DATASET CONTENT:

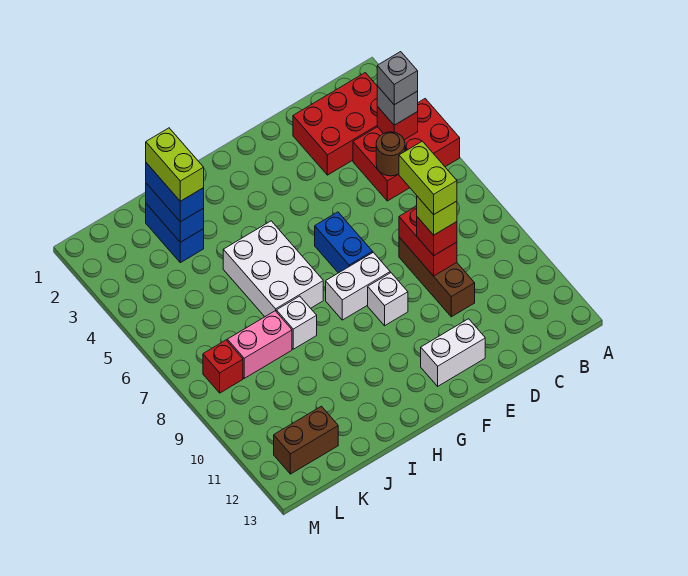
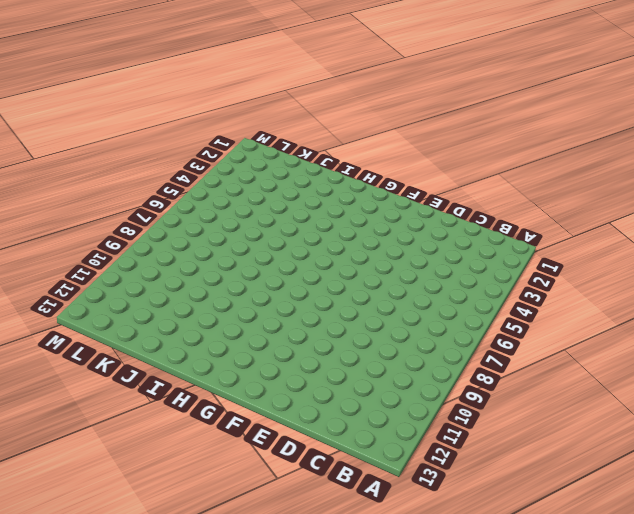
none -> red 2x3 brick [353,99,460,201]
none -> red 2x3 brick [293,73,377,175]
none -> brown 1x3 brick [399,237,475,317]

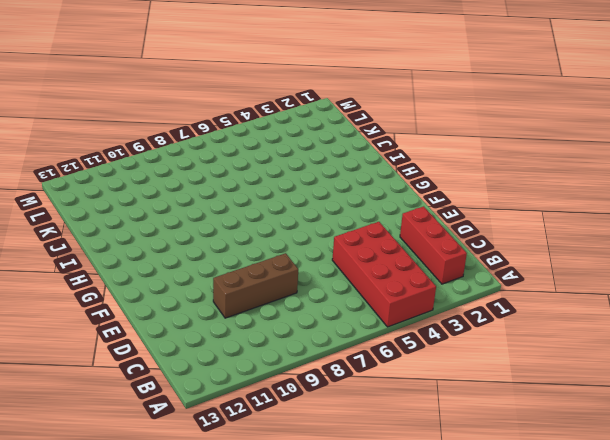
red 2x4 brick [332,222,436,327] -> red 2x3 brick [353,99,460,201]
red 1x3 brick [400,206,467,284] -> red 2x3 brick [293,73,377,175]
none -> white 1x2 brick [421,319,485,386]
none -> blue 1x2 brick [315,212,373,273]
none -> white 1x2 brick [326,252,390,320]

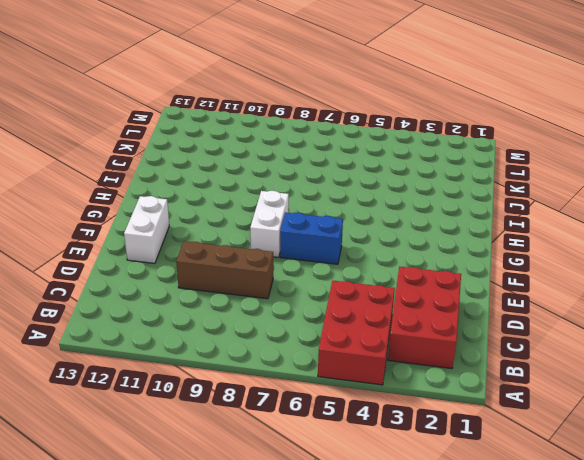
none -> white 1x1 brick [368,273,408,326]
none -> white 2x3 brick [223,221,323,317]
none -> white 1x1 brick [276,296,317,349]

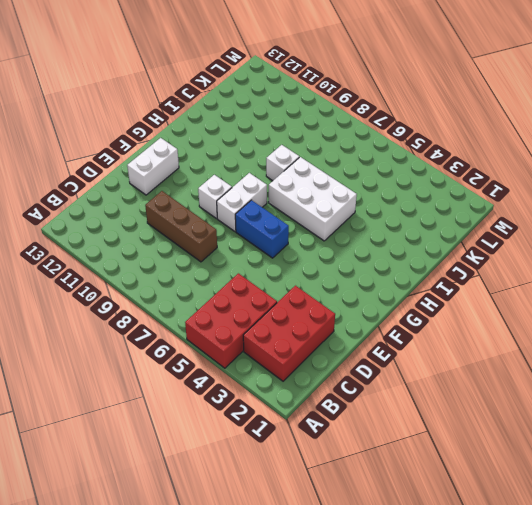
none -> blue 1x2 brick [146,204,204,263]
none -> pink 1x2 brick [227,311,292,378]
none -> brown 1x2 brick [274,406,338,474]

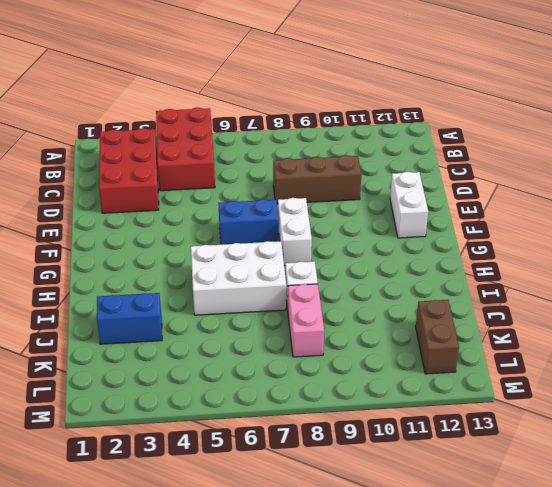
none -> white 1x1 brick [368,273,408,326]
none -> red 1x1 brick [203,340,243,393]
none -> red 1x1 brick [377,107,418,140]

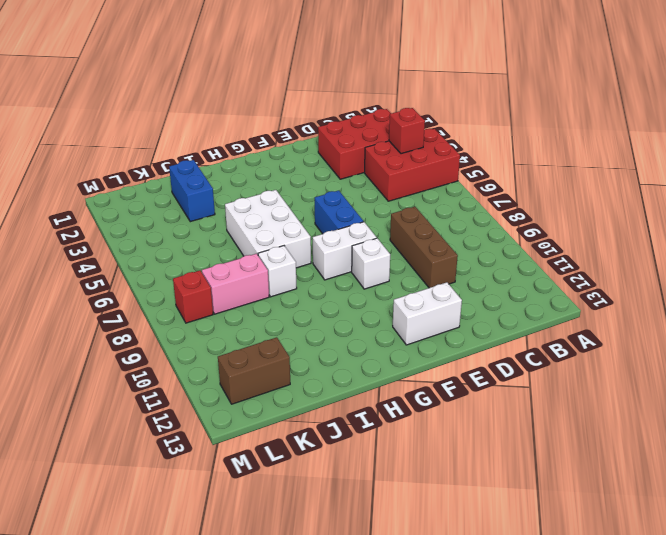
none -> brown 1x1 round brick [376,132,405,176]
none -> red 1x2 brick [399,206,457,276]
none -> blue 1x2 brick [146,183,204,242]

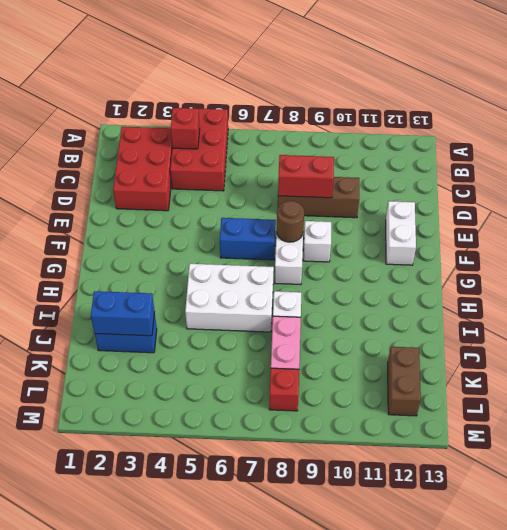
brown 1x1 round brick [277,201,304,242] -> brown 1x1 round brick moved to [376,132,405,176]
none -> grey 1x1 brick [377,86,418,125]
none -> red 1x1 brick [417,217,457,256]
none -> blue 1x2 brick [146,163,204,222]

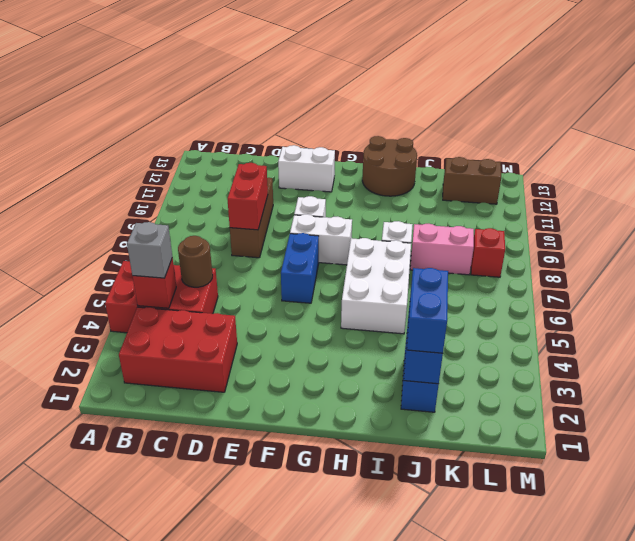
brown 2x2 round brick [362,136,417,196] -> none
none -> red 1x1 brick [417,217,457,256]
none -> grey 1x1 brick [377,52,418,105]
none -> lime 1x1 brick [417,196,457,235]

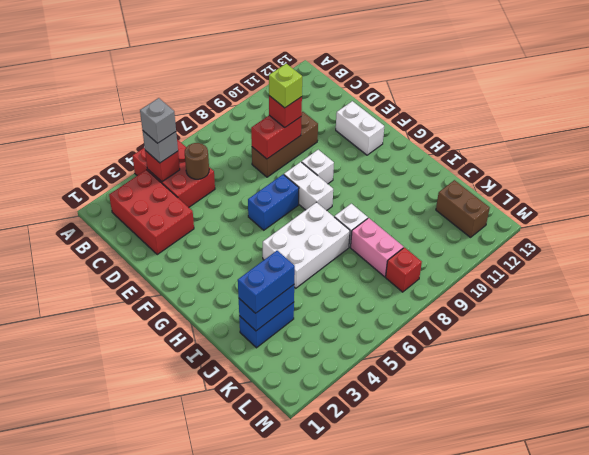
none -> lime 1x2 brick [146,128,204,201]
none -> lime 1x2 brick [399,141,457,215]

PROBLEM TO SOLVE: Pictures excluded, repeat the material above from its first line through the line containing "none -> red 1x1 brick [377,107,418,140]", both included.

EXERCISE RESULT:
none -> red 2x3 brick [353,99,460,201]
none -> red 2x3 brick [293,73,377,175]
none -> brown 1x3 brick [399,237,475,317]

red 2x4 brick [332,222,436,327] -> red 2x3 brick [353,99,460,201]
red 1x3 brick [400,206,467,284] -> red 2x3 brick [293,73,377,175]
none -> white 1x2 brick [421,319,485,386]
none -> blue 1x2 brick [315,212,373,273]
none -> white 1x2 brick [326,252,390,320]

none -> white 1x1 brick [368,273,408,326]
none -> white 2x3 brick [223,221,323,317]
none -> white 1x1 brick [276,296,317,349]

none -> blue 1x2 brick [146,204,204,263]
none -> pink 1x2 brick [227,311,292,378]
none -> brown 1x2 brick [274,406,338,474]

none -> white 1x1 brick [368,273,408,326]
none -> red 1x1 brick [203,340,243,393]
none -> red 1x1 brick [377,107,418,140]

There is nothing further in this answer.